### TASK PROMPT
Reproduce exactly the line with "(995, 505) = (684, 283): purple" and the lines after it. Stop at the last line of the data and include nothing else.

### RECORDS SHOWN
Start of Block
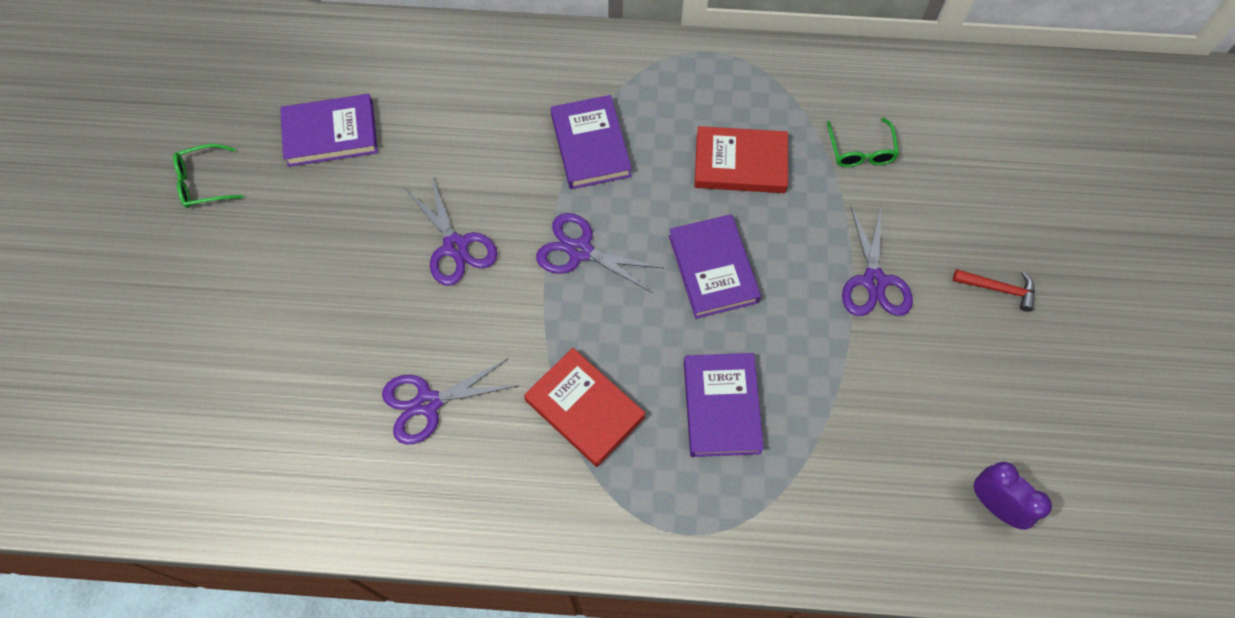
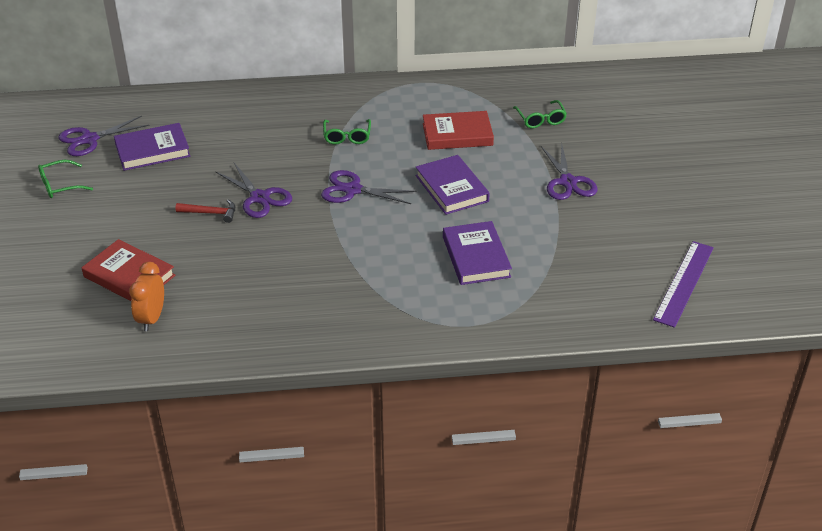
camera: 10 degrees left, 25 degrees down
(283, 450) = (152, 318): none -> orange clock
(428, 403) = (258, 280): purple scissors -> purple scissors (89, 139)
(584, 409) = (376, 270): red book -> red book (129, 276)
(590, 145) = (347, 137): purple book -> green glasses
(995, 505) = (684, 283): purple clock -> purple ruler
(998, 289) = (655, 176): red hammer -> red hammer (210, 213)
End of Block
### WRITTEN SOLUTION
(995, 505) = (684, 283): purple clock -> purple ruler
(998, 289) = (655, 176): red hammer -> red hammer (210, 213)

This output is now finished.